WHAT YOU HAVE TO DO ▸
Swap "cappuccino" for "latte" throughout the lines below, leaving everything else as it is. Leave out the pictures.

··· INFORMATION SUPPLIED ···

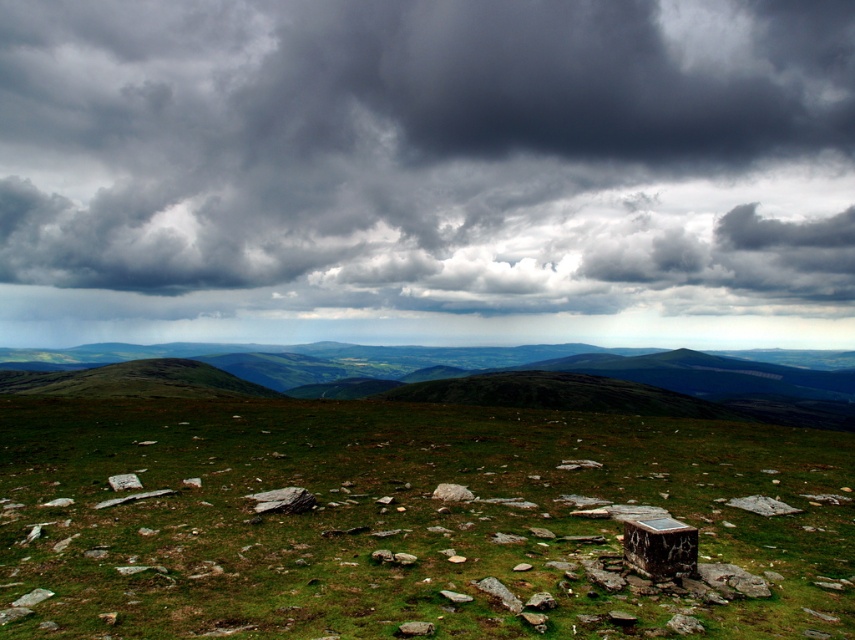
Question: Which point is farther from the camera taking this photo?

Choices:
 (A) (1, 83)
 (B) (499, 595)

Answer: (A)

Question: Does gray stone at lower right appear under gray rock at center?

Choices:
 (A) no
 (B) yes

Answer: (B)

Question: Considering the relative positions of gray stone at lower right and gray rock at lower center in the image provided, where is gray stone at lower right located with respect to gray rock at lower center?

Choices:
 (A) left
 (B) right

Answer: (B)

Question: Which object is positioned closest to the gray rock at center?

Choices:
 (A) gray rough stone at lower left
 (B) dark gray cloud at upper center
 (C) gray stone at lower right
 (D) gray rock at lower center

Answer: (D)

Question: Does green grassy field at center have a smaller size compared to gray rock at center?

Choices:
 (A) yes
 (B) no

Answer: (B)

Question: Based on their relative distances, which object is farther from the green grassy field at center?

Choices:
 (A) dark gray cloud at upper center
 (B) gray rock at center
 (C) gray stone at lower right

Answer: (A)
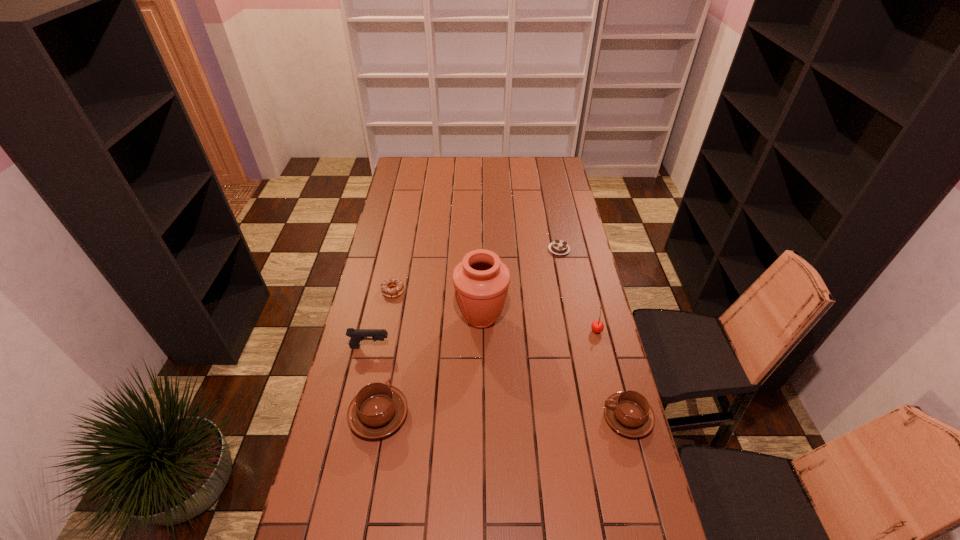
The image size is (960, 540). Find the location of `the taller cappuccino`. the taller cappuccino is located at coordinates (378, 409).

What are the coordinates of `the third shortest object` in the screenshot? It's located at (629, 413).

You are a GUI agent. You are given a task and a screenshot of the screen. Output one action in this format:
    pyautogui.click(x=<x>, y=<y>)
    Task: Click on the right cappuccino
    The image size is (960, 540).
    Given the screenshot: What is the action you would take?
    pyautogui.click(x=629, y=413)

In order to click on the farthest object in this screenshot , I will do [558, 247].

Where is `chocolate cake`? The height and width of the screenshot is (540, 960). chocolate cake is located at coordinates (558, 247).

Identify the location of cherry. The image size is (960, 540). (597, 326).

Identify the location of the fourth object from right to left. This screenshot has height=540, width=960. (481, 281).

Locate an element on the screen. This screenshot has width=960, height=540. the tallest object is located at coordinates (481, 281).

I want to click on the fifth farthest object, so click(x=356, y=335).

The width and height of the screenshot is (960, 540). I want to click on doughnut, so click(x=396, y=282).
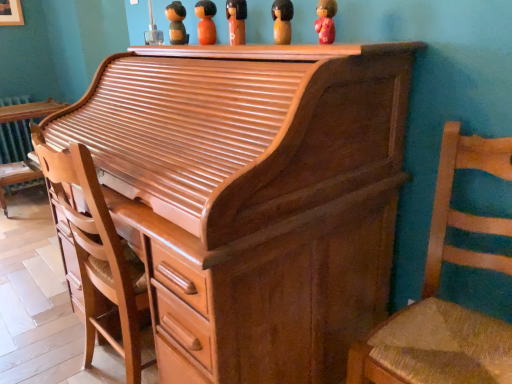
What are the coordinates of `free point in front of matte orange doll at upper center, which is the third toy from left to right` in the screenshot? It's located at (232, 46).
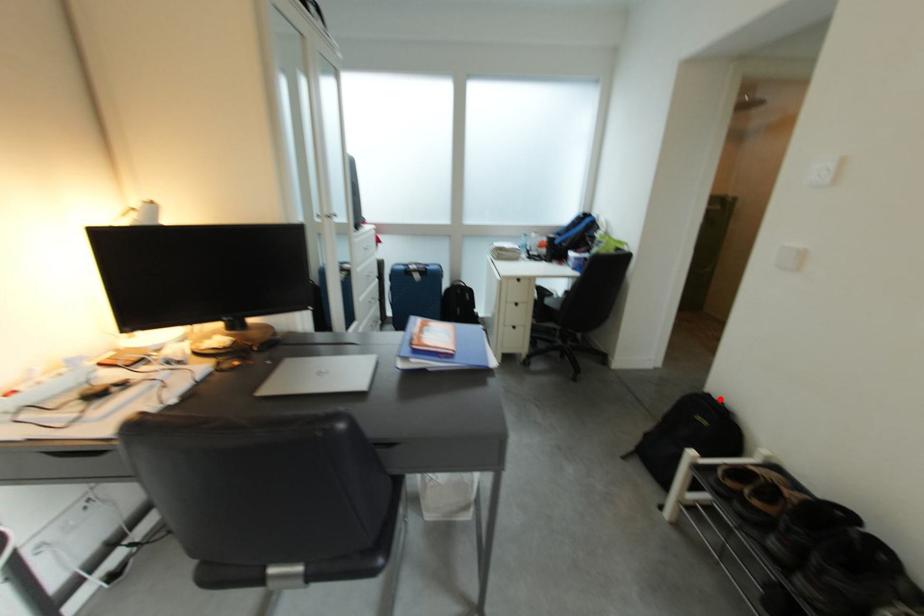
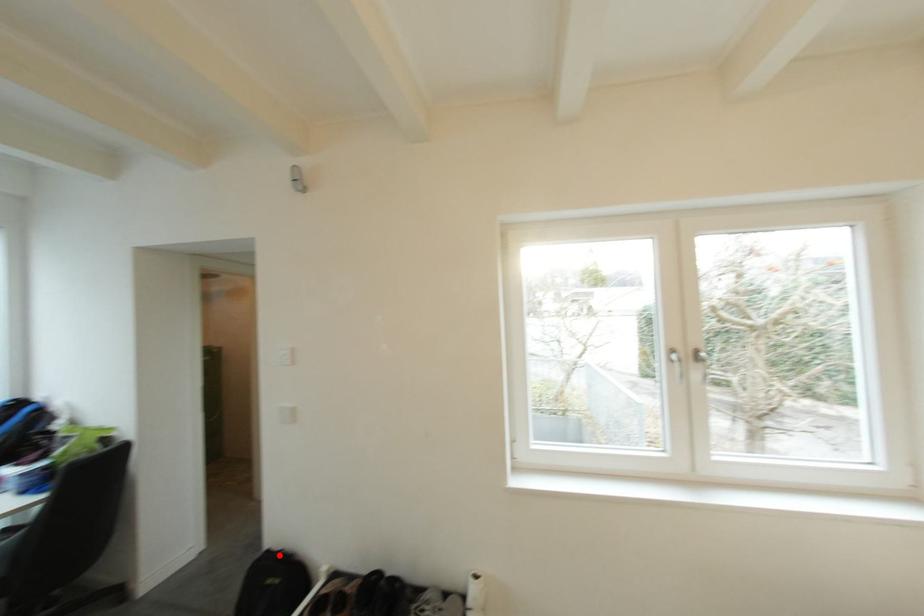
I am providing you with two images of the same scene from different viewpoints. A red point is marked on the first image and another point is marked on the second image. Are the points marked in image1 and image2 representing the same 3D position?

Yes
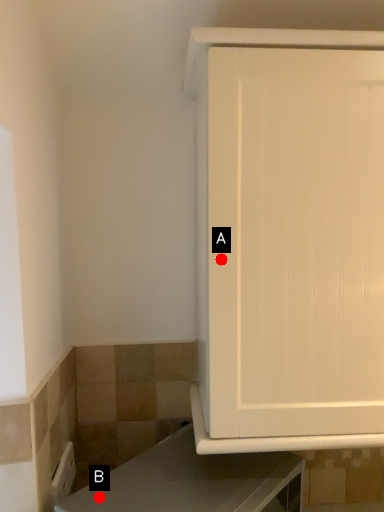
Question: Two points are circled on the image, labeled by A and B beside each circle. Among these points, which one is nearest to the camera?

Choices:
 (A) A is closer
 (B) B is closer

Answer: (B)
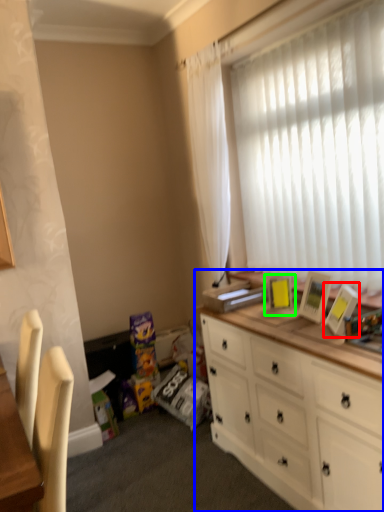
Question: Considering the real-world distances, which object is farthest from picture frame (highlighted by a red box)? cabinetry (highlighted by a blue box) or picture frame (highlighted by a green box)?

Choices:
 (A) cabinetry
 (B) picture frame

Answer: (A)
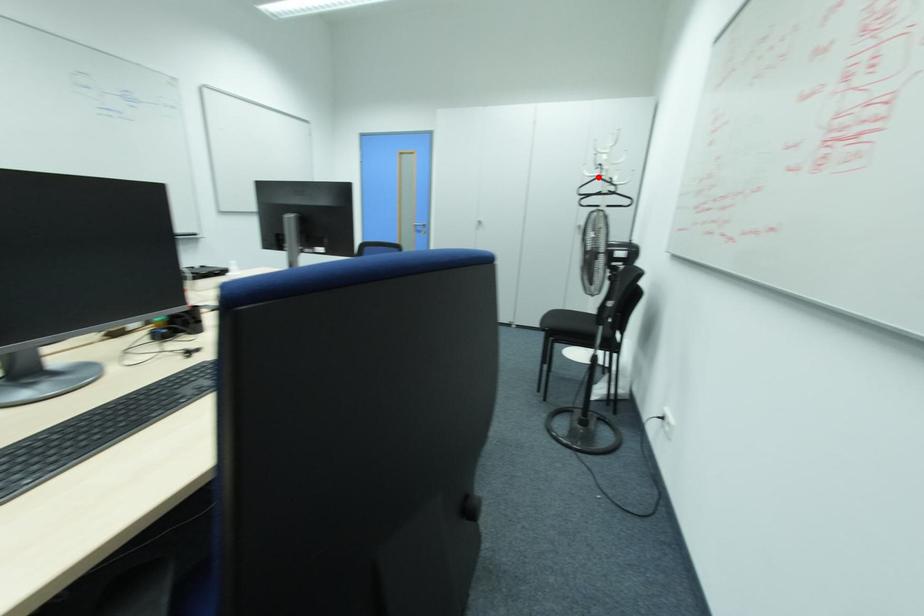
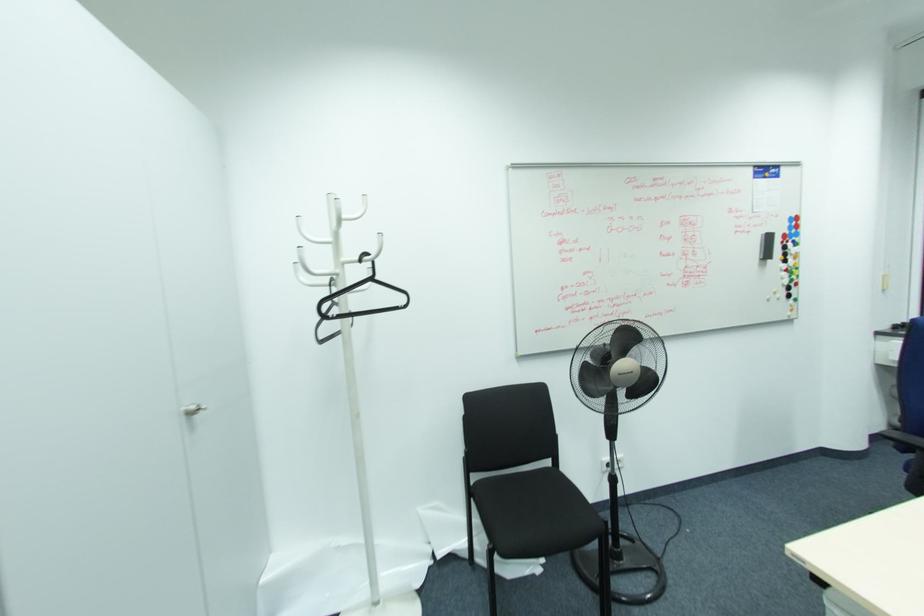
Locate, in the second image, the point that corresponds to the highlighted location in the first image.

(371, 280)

···

FINAL ANSWER ▸
Question: Which point is farther from the camera taking this photo?

Choices:
 (A) (1, 83)
 (B) (499, 595)

Answer: (A)

Question: Does gray stone at lower right appear under gray rock at center?

Choices:
 (A) no
 (B) yes

Answer: (B)

Question: Considering the relative positions of gray stone at lower right and gray rock at lower center in the image provided, where is gray stone at lower right located with respect to gray rock at lower center?

Choices:
 (A) left
 (B) right

Answer: (B)

Question: Which object is positioned closest to the gray rock at center?

Choices:
 (A) gray rough stone at lower left
 (B) dark gray cloud at upper center
 (C) gray stone at lower right
 (D) gray rock at lower center

Answer: (D)

Question: Does green grassy field at center have a smaller size compared to gray rock at center?

Choices:
 (A) yes
 (B) no

Answer: (B)

Question: Based on their relative distances, which object is farther from the green grassy field at center?

Choices:
 (A) dark gray cloud at upper center
 (B) gray rock at center
 (C) gray stone at lower right

Answer: (A)
The image size is (960, 540). Find the location of `the taller latte`. the taller latte is located at coordinates (378, 409).

What are the coordinates of `the third shortest object` in the screenshot? It's located at (629, 413).

You are a GUI agent. You are given a task and a screenshot of the screen. Output one action in this format:
    pyautogui.click(x=<x>, y=<y>)
    Task: Click on the right latte
    The image size is (960, 540).
    Given the screenshot: What is the action you would take?
    pyautogui.click(x=629, y=413)

In order to click on the farthest object in this screenshot , I will do [558, 247].

Where is `chocolate cake`? The height and width of the screenshot is (540, 960). chocolate cake is located at coordinates (558, 247).

Identify the location of cherry. The image size is (960, 540). (597, 326).

Identify the location of the fourth object from right to left. This screenshot has height=540, width=960. (481, 281).

Locate an element on the screen. This screenshot has width=960, height=540. the tallest object is located at coordinates (481, 281).

I want to click on the fifth farthest object, so click(x=356, y=335).

The width and height of the screenshot is (960, 540). I want to click on doughnut, so click(x=396, y=282).
What are the coordinates of `free point in front of matte orange doll at upper center, which is the third toy from left to right` in the screenshot? It's located at (232, 46).
I am providing you with two images of the same scene from different viewpoints. A red point is marked on the first image and another point is marked on the second image. Are the points marked in image1 and image2 representing the same 3D position?

Yes
Question: Two points are circled on the image, labeled by A and B beside each circle. Among these points, which one is nearest to the camera?

Choices:
 (A) A is closer
 (B) B is closer

Answer: (B)
Question: Considering the real-world distances, which object is farthest from picture frame (highlighted by a red box)? cabinetry (highlighted by a blue box) or picture frame (highlighted by a green box)?

Choices:
 (A) cabinetry
 (B) picture frame

Answer: (A)
Locate, in the second image, the point that corresponds to the highlighted location in the first image.

(371, 280)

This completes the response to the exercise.